TASK INPUT below:

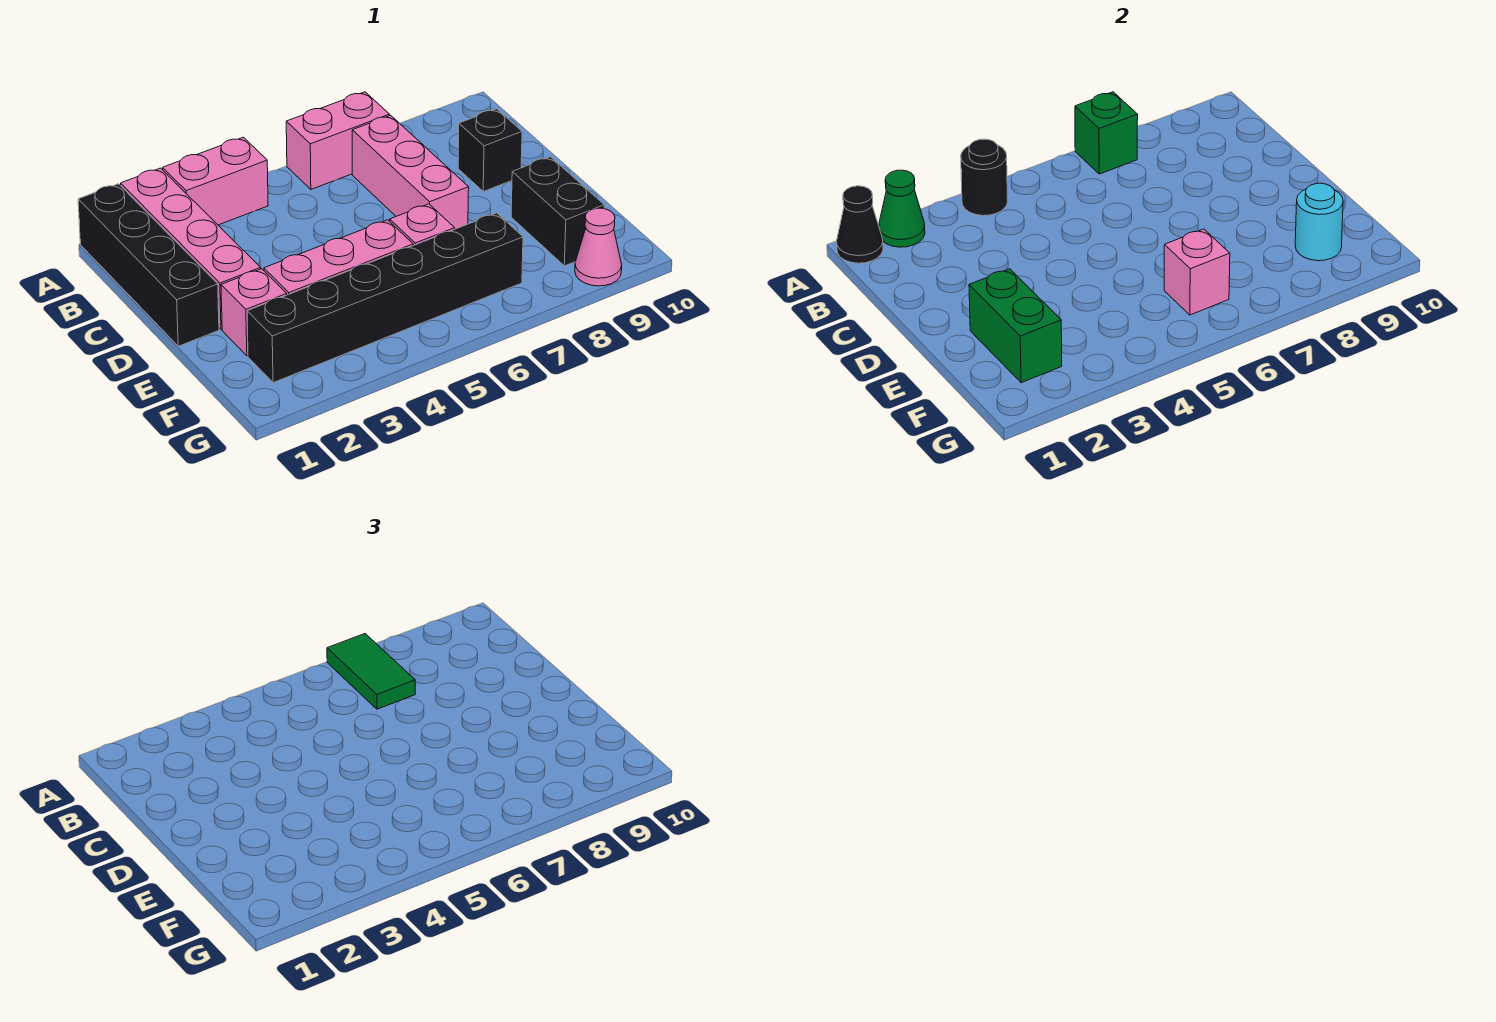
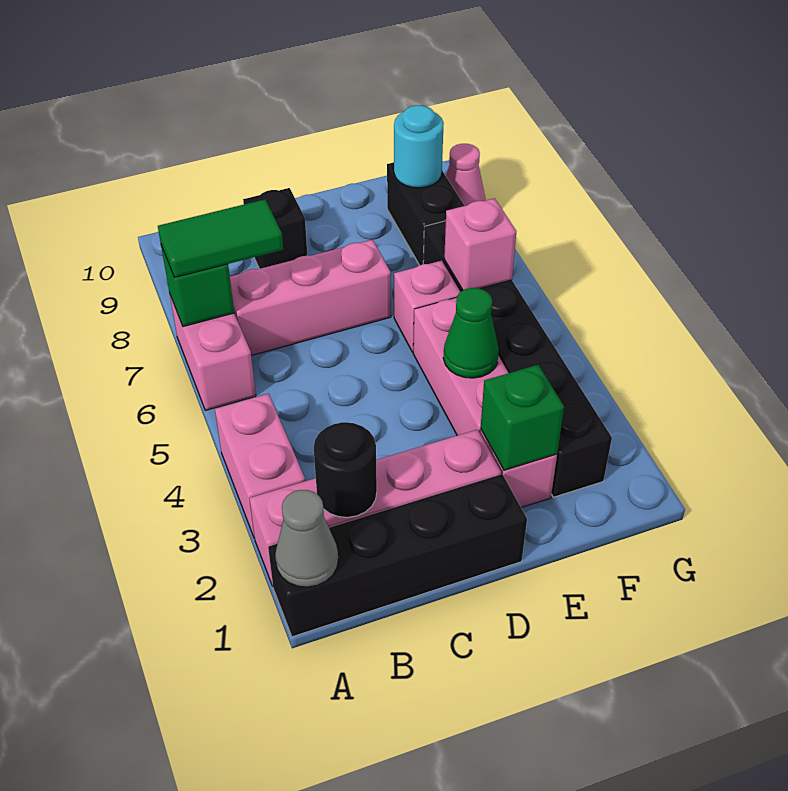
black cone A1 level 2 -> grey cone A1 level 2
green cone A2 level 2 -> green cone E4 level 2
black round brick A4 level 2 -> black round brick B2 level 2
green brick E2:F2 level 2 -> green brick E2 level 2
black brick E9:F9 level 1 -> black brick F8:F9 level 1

End of TASK INPUT.
TASK INPUT below:

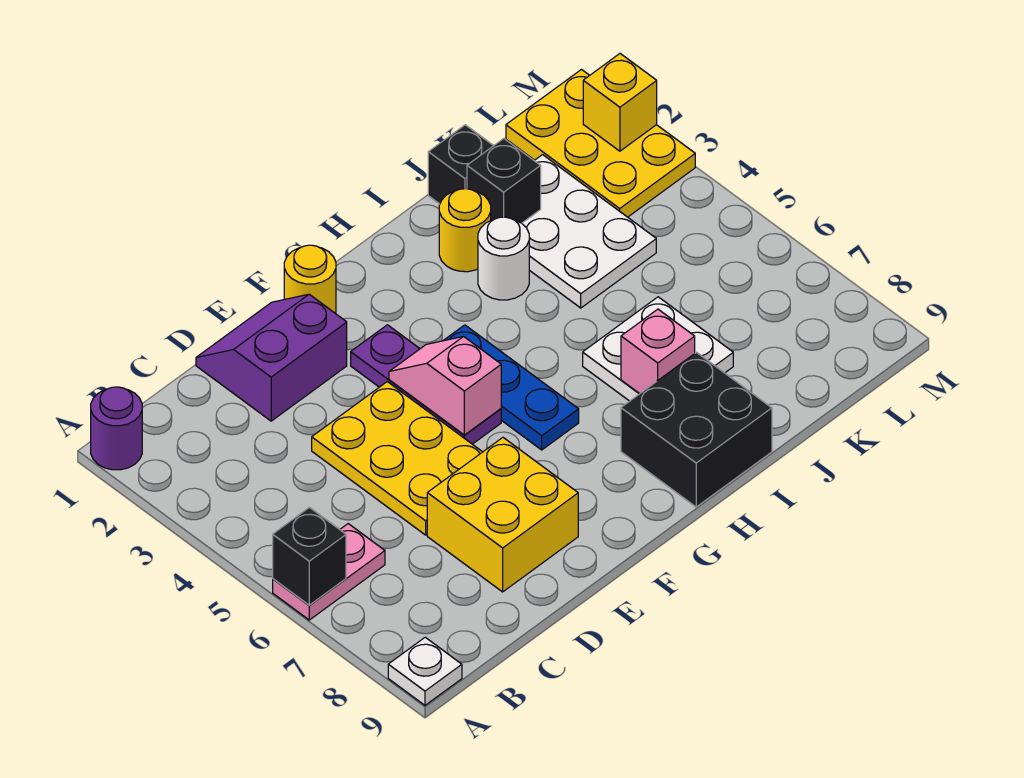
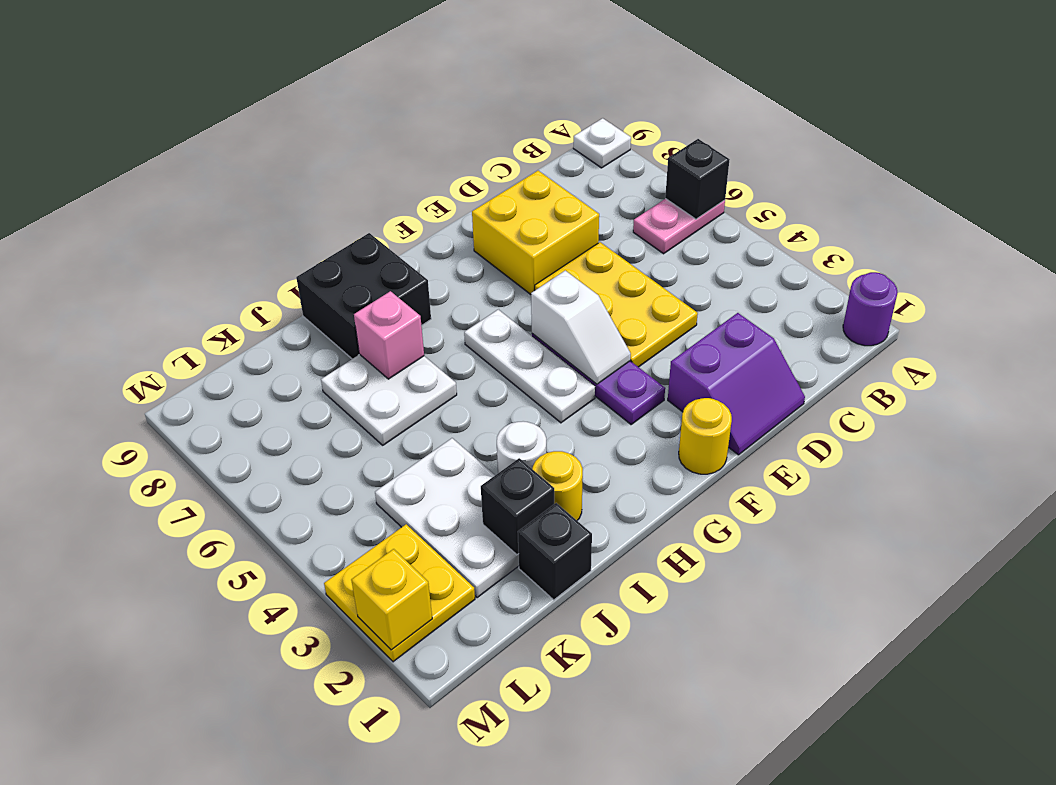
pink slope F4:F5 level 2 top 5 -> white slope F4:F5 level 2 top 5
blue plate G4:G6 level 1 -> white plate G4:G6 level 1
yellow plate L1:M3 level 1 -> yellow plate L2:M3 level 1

End of TASK INPUT.

In the material above, locate the line containing "black round brick A4" and the line containing "black brick E9:F9". Transcribe exactly those two lines and every line between them, and nothing more.

black round brick A4 level 2 -> black round brick B2 level 2
green brick E2:F2 level 2 -> green brick E2 level 2
black brick E9:F9 level 1 -> black brick F8:F9 level 1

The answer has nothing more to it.